DATA SHOWN Start Marker

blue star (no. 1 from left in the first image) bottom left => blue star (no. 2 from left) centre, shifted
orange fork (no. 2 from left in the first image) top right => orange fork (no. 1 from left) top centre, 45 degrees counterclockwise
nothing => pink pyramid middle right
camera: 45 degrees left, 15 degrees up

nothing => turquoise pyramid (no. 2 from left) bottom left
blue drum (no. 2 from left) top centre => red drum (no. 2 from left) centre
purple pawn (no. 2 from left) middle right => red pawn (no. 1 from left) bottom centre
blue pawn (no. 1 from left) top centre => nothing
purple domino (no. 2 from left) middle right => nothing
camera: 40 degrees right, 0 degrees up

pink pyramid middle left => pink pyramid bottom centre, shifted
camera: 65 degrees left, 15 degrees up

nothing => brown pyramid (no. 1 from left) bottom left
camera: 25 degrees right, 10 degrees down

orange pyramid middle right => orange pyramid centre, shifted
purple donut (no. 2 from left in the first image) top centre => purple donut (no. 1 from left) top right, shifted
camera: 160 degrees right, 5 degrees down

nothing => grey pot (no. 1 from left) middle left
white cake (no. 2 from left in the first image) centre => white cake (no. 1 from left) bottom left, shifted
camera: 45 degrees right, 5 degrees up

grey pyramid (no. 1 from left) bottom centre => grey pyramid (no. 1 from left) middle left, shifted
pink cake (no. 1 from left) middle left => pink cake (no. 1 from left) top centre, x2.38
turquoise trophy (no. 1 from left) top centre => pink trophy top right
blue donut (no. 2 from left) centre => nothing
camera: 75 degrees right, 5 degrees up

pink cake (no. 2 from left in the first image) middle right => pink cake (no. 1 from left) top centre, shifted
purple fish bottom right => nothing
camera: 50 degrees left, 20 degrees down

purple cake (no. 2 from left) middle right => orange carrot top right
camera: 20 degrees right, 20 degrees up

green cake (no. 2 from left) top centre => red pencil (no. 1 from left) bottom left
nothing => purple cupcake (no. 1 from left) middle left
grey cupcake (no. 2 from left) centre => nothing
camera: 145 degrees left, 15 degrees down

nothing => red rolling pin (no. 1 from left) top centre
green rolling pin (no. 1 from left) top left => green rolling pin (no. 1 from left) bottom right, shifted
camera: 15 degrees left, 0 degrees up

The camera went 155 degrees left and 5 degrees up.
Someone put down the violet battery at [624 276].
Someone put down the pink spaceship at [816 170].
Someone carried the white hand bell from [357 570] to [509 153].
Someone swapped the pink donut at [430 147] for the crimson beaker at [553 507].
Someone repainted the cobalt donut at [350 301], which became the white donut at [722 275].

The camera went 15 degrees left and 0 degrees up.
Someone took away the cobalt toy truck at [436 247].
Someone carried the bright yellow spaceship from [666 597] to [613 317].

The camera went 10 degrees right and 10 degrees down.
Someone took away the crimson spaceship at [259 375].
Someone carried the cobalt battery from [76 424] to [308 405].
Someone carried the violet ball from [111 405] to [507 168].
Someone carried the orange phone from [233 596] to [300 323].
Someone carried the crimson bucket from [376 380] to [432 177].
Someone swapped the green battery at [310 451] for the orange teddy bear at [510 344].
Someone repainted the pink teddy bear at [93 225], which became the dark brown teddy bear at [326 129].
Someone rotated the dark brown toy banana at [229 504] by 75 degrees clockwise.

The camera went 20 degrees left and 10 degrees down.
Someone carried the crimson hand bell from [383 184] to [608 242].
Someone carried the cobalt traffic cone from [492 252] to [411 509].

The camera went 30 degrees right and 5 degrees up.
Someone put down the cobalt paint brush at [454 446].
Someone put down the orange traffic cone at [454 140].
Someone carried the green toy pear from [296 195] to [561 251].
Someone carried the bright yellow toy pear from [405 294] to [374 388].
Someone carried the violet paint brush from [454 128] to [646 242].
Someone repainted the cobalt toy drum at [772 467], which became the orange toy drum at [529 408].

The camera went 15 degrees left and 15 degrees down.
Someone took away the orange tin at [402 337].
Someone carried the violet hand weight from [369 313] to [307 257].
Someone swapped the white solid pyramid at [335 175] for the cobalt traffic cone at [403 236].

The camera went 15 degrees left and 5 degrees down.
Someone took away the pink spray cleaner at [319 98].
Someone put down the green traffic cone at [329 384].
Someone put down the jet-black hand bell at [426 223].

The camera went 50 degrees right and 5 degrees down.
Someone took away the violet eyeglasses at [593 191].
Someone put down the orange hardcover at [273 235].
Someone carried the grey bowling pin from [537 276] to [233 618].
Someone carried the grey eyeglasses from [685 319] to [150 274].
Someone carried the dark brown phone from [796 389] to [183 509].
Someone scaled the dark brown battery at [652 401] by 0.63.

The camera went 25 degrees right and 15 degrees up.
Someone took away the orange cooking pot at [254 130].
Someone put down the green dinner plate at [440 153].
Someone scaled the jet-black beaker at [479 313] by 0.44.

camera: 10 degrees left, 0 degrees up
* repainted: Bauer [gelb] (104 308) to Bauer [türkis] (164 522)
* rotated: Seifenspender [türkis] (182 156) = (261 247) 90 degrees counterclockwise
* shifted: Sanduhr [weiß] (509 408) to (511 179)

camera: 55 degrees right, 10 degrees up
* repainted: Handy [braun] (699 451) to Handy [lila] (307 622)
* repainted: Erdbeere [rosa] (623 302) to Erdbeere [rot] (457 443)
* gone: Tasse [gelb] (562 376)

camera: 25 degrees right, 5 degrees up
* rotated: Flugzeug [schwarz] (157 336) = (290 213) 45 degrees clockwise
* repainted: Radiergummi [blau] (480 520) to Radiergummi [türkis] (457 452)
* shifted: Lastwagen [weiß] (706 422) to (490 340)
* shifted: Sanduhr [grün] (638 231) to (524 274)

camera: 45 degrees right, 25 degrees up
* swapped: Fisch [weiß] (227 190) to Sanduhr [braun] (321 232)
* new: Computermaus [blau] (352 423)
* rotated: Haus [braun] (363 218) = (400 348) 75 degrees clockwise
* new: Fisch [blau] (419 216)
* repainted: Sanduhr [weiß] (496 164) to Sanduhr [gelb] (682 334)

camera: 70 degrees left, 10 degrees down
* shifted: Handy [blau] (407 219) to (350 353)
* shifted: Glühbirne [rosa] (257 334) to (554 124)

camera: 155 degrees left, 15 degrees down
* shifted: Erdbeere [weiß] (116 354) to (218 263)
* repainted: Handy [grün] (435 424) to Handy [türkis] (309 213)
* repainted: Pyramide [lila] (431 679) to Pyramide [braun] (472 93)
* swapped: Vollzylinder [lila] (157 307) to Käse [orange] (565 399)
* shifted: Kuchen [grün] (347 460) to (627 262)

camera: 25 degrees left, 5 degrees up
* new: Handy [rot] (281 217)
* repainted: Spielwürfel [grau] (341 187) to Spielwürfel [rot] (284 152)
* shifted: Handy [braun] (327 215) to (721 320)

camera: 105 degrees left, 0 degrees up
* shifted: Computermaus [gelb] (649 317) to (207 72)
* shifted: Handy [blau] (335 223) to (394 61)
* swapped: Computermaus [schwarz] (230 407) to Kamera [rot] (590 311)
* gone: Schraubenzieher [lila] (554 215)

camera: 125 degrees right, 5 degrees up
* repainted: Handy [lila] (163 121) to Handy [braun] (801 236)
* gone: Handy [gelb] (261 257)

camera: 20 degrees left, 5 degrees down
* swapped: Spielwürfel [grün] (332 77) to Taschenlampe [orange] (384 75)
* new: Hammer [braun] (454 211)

DATA SHOWN End Marker

▶ **PROMPT**: Write out all of the records above exactly as they appear.

▶ **RESULT OF THIS EXERCISE**:
blue star (no. 1 from left in the first image) bottom left => blue star (no. 2 from left) centre, shifted
orange fork (no. 2 from left in the first image) top right => orange fork (no. 1 from left) top centre, 45 degrees counterclockwise
nothing => pink pyramid middle right
camera: 45 degrees left, 15 degrees up

nothing => turquoise pyramid (no. 2 from left) bottom left
blue drum (no. 2 from left) top centre => red drum (no. 2 from left) centre
purple pawn (no. 2 from left) middle right => red pawn (no. 1 from left) bottom centre
blue pawn (no. 1 from left) top centre => nothing
purple domino (no. 2 from left) middle right => nothing
camera: 40 degrees right, 0 degrees up

pink pyramid middle left => pink pyramid bottom centre, shifted
camera: 65 degrees left, 15 degrees up

nothing => brown pyramid (no. 1 from left) bottom left
camera: 25 degrees right, 10 degrees down

orange pyramid middle right => orange pyramid centre, shifted
purple donut (no. 2 from left in the first image) top centre => purple donut (no. 1 from left) top right, shifted
camera: 160 degrees right, 5 degrees down

nothing => grey pot (no. 1 from left) middle left
white cake (no. 2 from left in the first image) centre => white cake (no. 1 from left) bottom left, shifted
camera: 45 degrees right, 5 degrees up

grey pyramid (no. 1 from left) bottom centre => grey pyramid (no. 1 from left) middle left, shifted
pink cake (no. 1 from left) middle left => pink cake (no. 1 from left) top centre, x2.38
turquoise trophy (no. 1 from left) top centre => pink trophy top right
blue donut (no. 2 from left) centre => nothing
camera: 75 degrees right, 5 degrees up

pink cake (no. 2 from left in the first image) middle right => pink cake (no. 1 from left) top centre, shifted
purple fish bottom right => nothing
camera: 50 degrees left, 20 degrees down

purple cake (no. 2 from left) middle right => orange carrot top right
camera: 20 degrees right, 20 degrees up

green cake (no. 2 from left) top centre => red pencil (no. 1 from left) bottom left
nothing => purple cupcake (no. 1 from left) middle left
grey cupcake (no. 2 from left) centre => nothing
camera: 145 degrees left, 15 degrees down

nothing => red rolling pin (no. 1 from left) top centre
green rolling pin (no. 1 from left) top left => green rolling pin (no. 1 from left) bottom right, shifted
camera: 15 degrees left, 0 degrees up

The camera went 155 degrees left and 5 degrees up.
Someone put down the violet battery at [624 276].
Someone put down the pink spaceship at [816 170].
Someone carried the white hand bell from [357 570] to [509 153].
Someone swapped the pink donut at [430 147] for the crimson beaker at [553 507].
Someone repainted the cobalt donut at [350 301], which became the white donut at [722 275].

The camera went 15 degrees left and 0 degrees up.
Someone took away the cobalt toy truck at [436 247].
Someone carried the bright yellow spaceship from [666 597] to [613 317].

The camera went 10 degrees right and 10 degrees down.
Someone took away the crimson spaceship at [259 375].
Someone carried the cobalt battery from [76 424] to [308 405].
Someone carried the violet ball from [111 405] to [507 168].
Someone carried the orange phone from [233 596] to [300 323].
Someone carried the crimson bucket from [376 380] to [432 177].
Someone swapped the green battery at [310 451] for the orange teddy bear at [510 344].
Someone repainted the pink teddy bear at [93 225], which became the dark brown teddy bear at [326 129].
Someone rotated the dark brown toy banana at [229 504] by 75 degrees clockwise.

The camera went 20 degrees left and 10 degrees down.
Someone carried the crimson hand bell from [383 184] to [608 242].
Someone carried the cobalt traffic cone from [492 252] to [411 509].

The camera went 30 degrees right and 5 degrees up.
Someone put down the cobalt paint brush at [454 446].
Someone put down the orange traffic cone at [454 140].
Someone carried the green toy pear from [296 195] to [561 251].
Someone carried the bright yellow toy pear from [405 294] to [374 388].
Someone carried the violet paint brush from [454 128] to [646 242].
Someone repainted the cobalt toy drum at [772 467], which became the orange toy drum at [529 408].

The camera went 15 degrees left and 15 degrees down.
Someone took away the orange tin at [402 337].
Someone carried the violet hand weight from [369 313] to [307 257].
Someone swapped the white solid pyramid at [335 175] for the cobalt traffic cone at [403 236].

The camera went 15 degrees left and 5 degrees down.
Someone took away the pink spray cleaner at [319 98].
Someone put down the green traffic cone at [329 384].
Someone put down the jet-black hand bell at [426 223].

The camera went 50 degrees right and 5 degrees down.
Someone took away the violet eyeglasses at [593 191].
Someone put down the orange hardcover at [273 235].
Someone carried the grey bowling pin from [537 276] to [233 618].
Someone carried the grey eyeglasses from [685 319] to [150 274].
Someone carried the dark brown phone from [796 389] to [183 509].
Someone scaled the dark brown battery at [652 401] by 0.63.

The camera went 25 degrees right and 15 degrees up.
Someone took away the orange cooking pot at [254 130].
Someone put down the green dinner plate at [440 153].
Someone scaled the jet-black beaker at [479 313] by 0.44.

camera: 10 degrees left, 0 degrees up
* repainted: Bauer [gelb] (104 308) to Bauer [türkis] (164 522)
* rotated: Seifenspender [türkis] (182 156) = (261 247) 90 degrees counterclockwise
* shifted: Sanduhr [weiß] (509 408) to (511 179)

camera: 55 degrees right, 10 degrees up
* repainted: Handy [braun] (699 451) to Handy [lila] (307 622)
* repainted: Erdbeere [rosa] (623 302) to Erdbeere [rot] (457 443)
* gone: Tasse [gelb] (562 376)

camera: 25 degrees right, 5 degrees up
* rotated: Flugzeug [schwarz] (157 336) = (290 213) 45 degrees clockwise
* repainted: Radiergummi [blau] (480 520) to Radiergummi [türkis] (457 452)
* shifted: Lastwagen [weiß] (706 422) to (490 340)
* shifted: Sanduhr [grün] (638 231) to (524 274)

camera: 45 degrees right, 25 degrees up
* swapped: Fisch [weiß] (227 190) to Sanduhr [braun] (321 232)
* new: Computermaus [blau] (352 423)
* rotated: Haus [braun] (363 218) = (400 348) 75 degrees clockwise
* new: Fisch [blau] (419 216)
* repainted: Sanduhr [weiß] (496 164) to Sanduhr [gelb] (682 334)

camera: 70 degrees left, 10 degrees down
* shifted: Handy [blau] (407 219) to (350 353)
* shifted: Glühbirne [rosa] (257 334) to (554 124)

camera: 155 degrees left, 15 degrees down
* shifted: Erdbeere [weiß] (116 354) to (218 263)
* repainted: Handy [grün] (435 424) to Handy [türkis] (309 213)
* repainted: Pyramide [lila] (431 679) to Pyramide [braun] (472 93)
* swapped: Vollzylinder [lila] (157 307) to Käse [orange] (565 399)
* shifted: Kuchen [grün] (347 460) to (627 262)

camera: 25 degrees left, 5 degrees up
* new: Handy [rot] (281 217)
* repainted: Spielwürfel [grau] (341 187) to Spielwürfel [rot] (284 152)
* shifted: Handy [braun] (327 215) to (721 320)

camera: 105 degrees left, 0 degrees up
* shifted: Computermaus [gelb] (649 317) to (207 72)
* shifted: Handy [blau] (335 223) to (394 61)
* swapped: Computermaus [schwarz] (230 407) to Kamera [rot] (590 311)
* gone: Schraubenzieher [lila] (554 215)

camera: 125 degrees right, 5 degrees up
* repainted: Handy [lila] (163 121) to Handy [braun] (801 236)
* gone: Handy [gelb] (261 257)

camera: 20 degrees left, 5 degrees down
* swapped: Spielwürfel [grün] (332 77) to Taschenlampe [orange] (384 75)
* new: Hammer [braun] (454 211)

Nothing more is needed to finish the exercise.